## About this exercise
An exact copy of the records below is needed, with every picture left out.

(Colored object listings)
☆ ☆ ☆

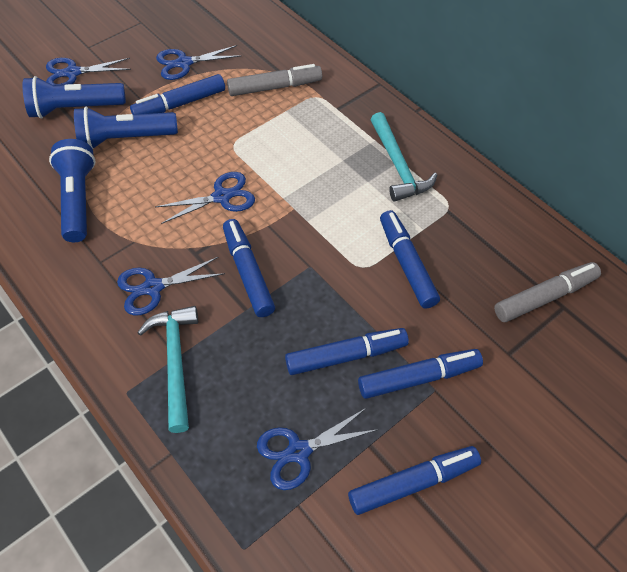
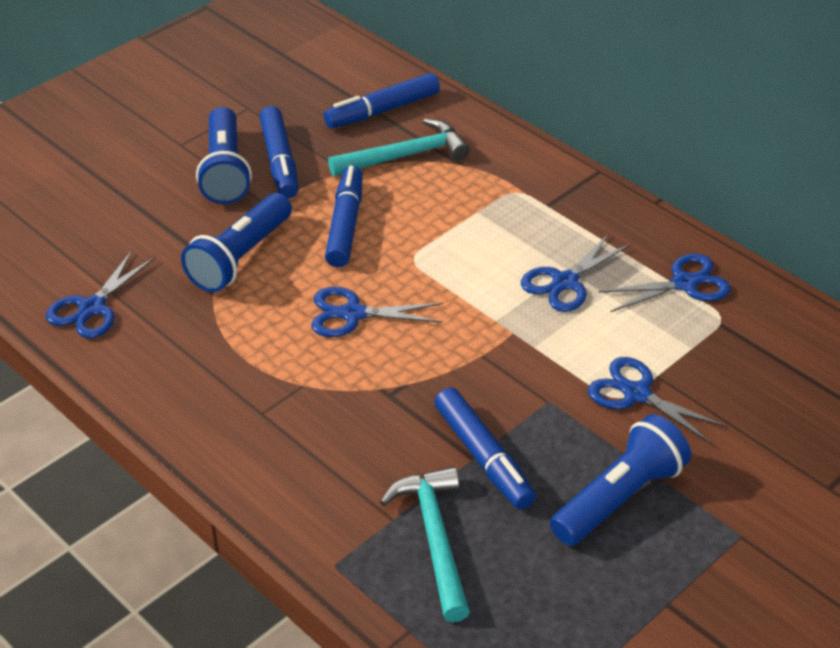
blue marker: 6 -> 4
grey marker: 2 -> 0

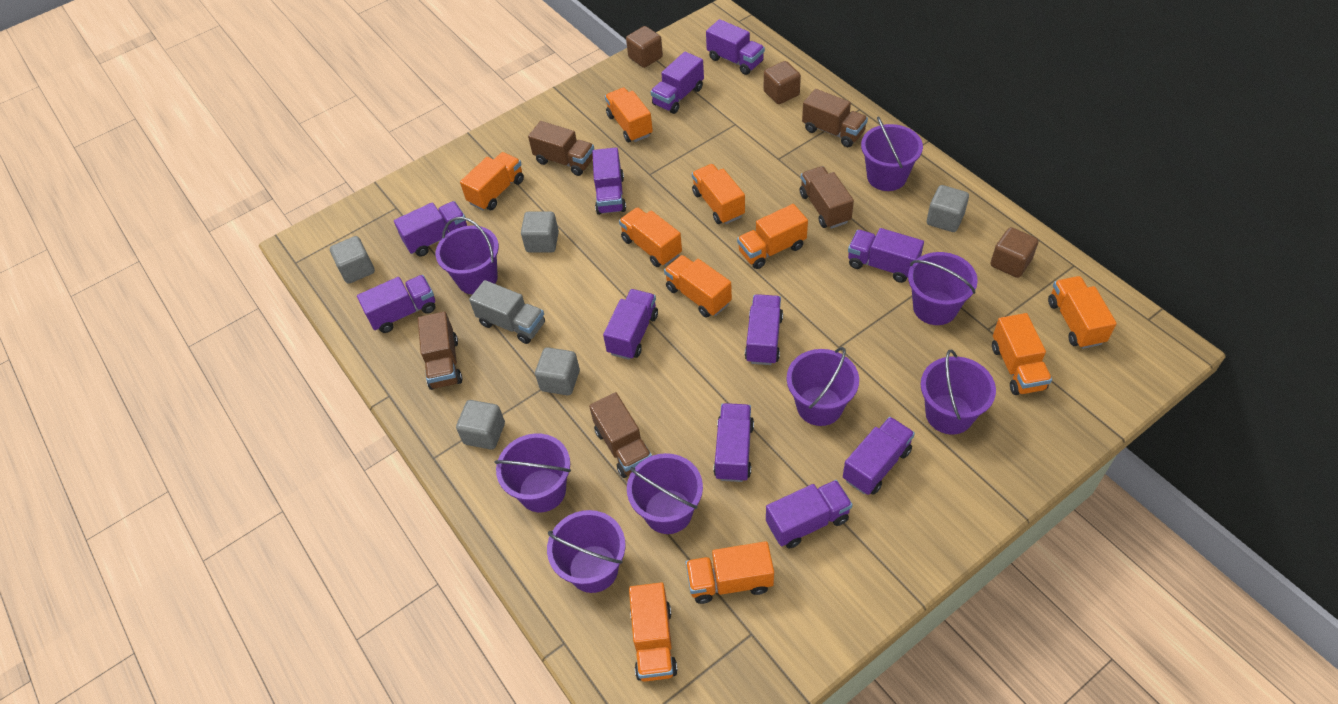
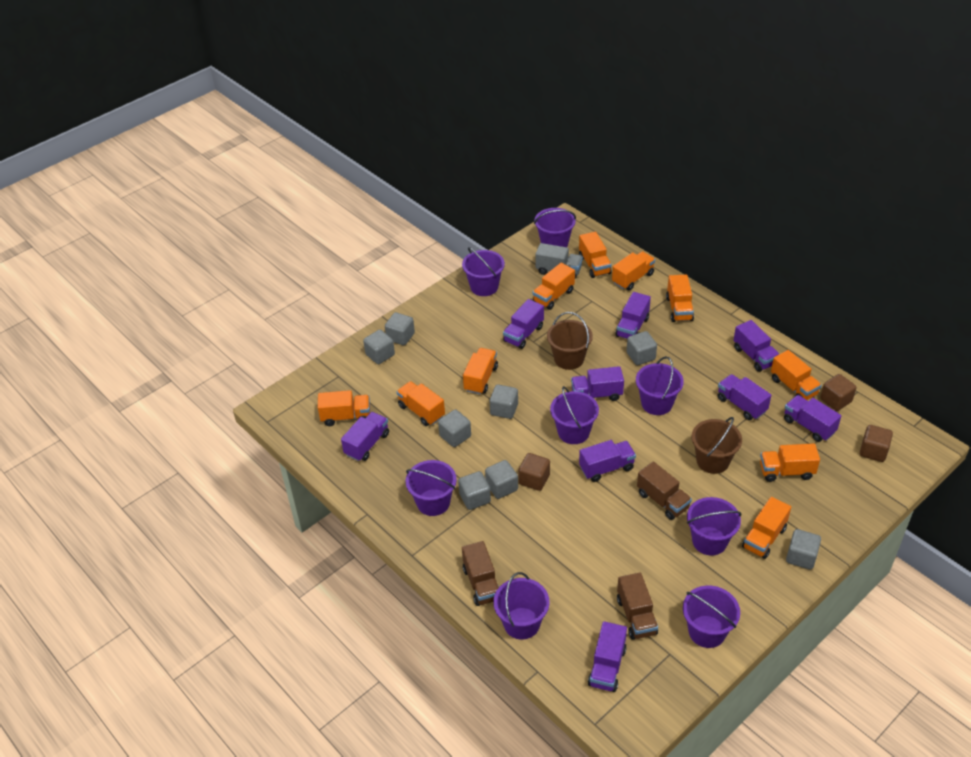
brown bucket: 0 -> 2
brown truck: 5 -> 3
grey cube: 5 -> 8
purple truck: 11 -> 9

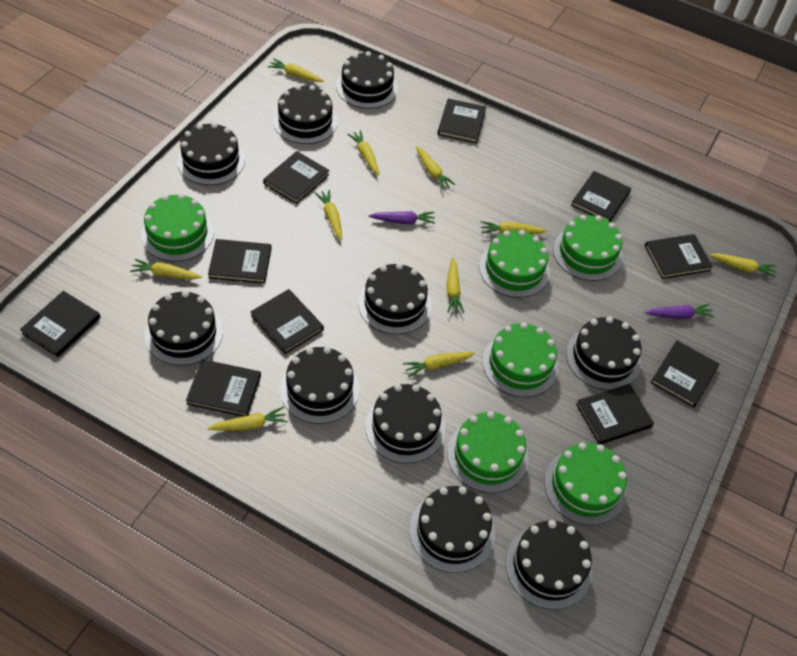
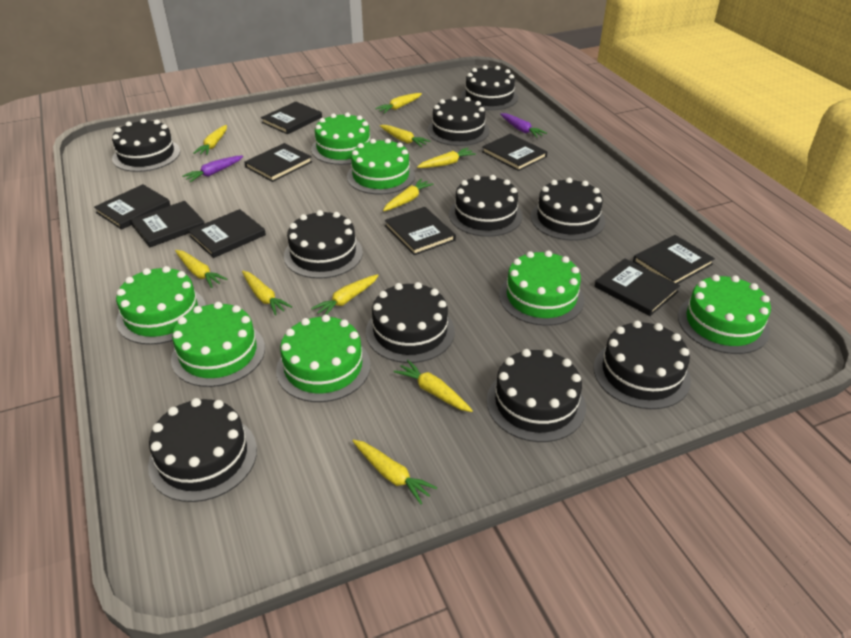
black book: 10 -> 9
green cake: 6 -> 7

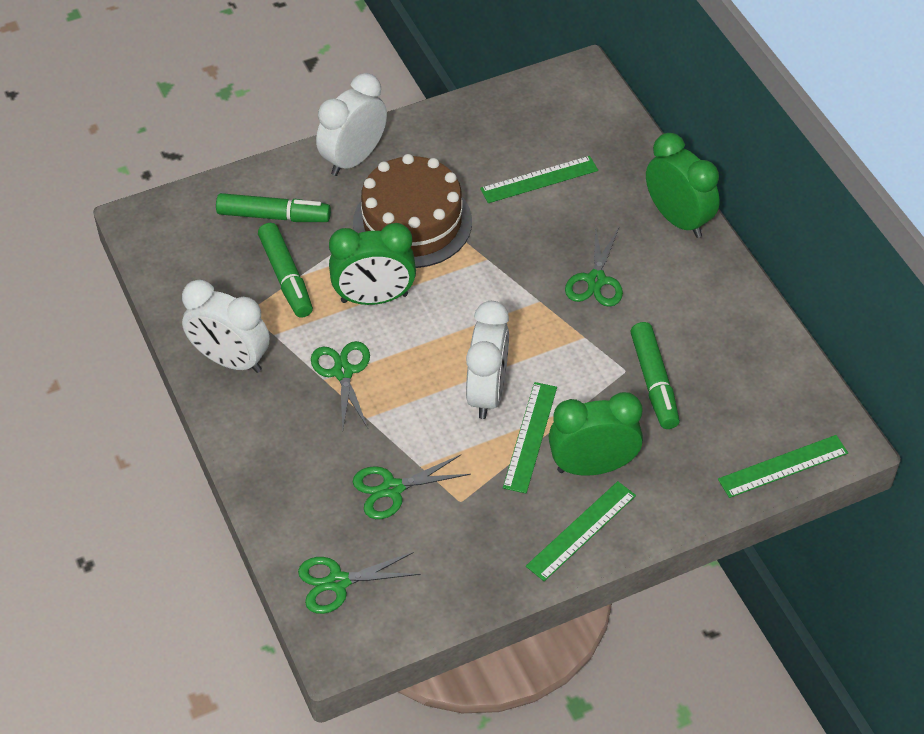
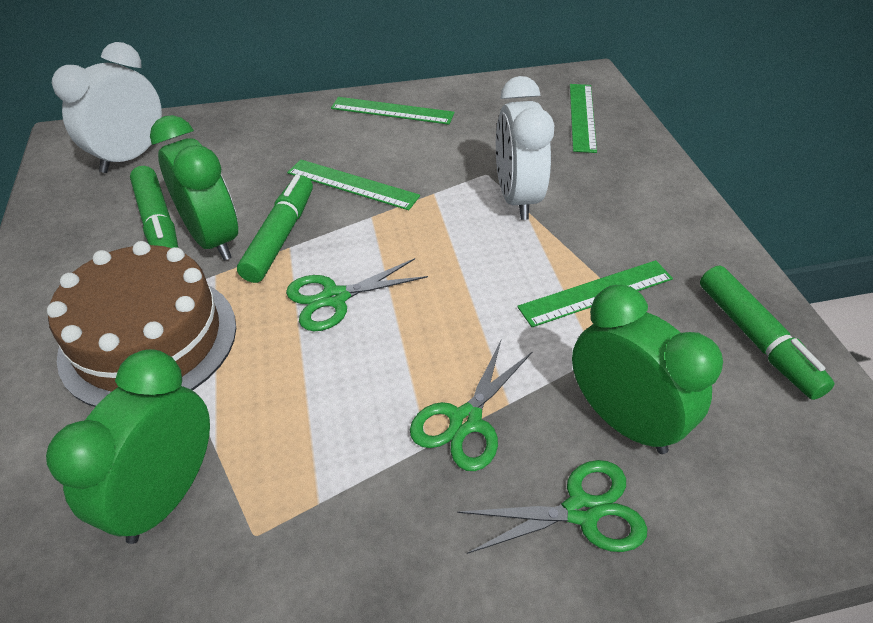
green scissors: 4 -> 3
white clock: 3 -> 2

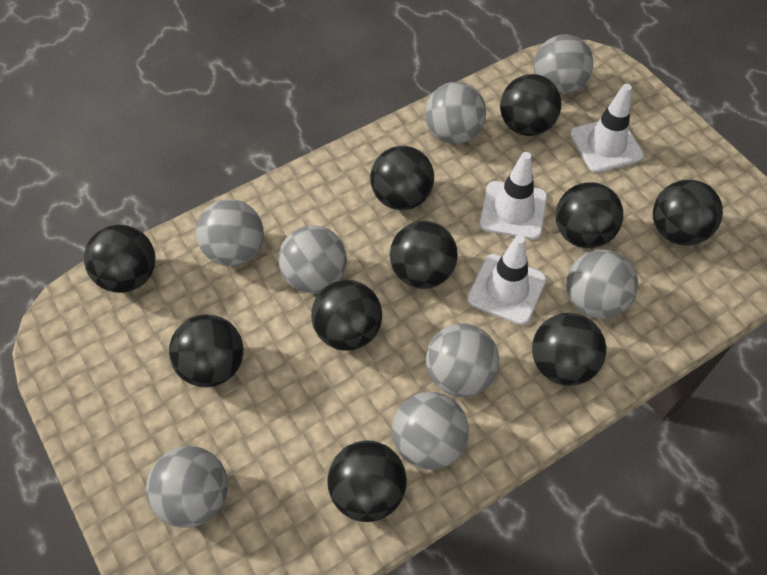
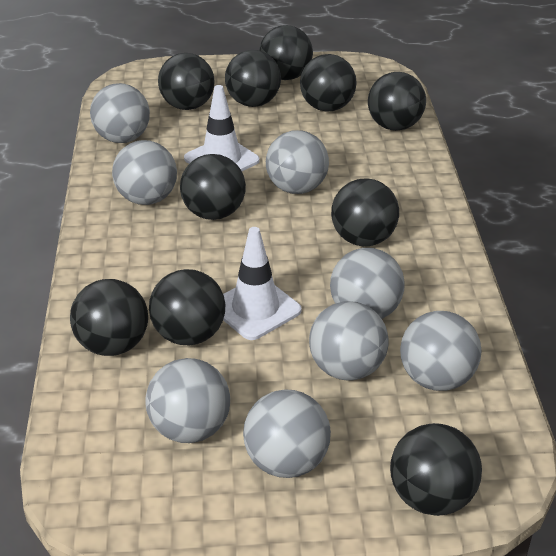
white traffic cone: 3 -> 2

☆ ☆ ☆

## Written response
blue marker: 6 -> 4
grey marker: 2 -> 0

brown bucket: 0 -> 2
brown truck: 5 -> 3
grey cube: 5 -> 8
purple truck: 11 -> 9

black book: 10 -> 9
green cake: 6 -> 7

green scissors: 4 -> 3
white clock: 3 -> 2

white traffic cone: 3 -> 2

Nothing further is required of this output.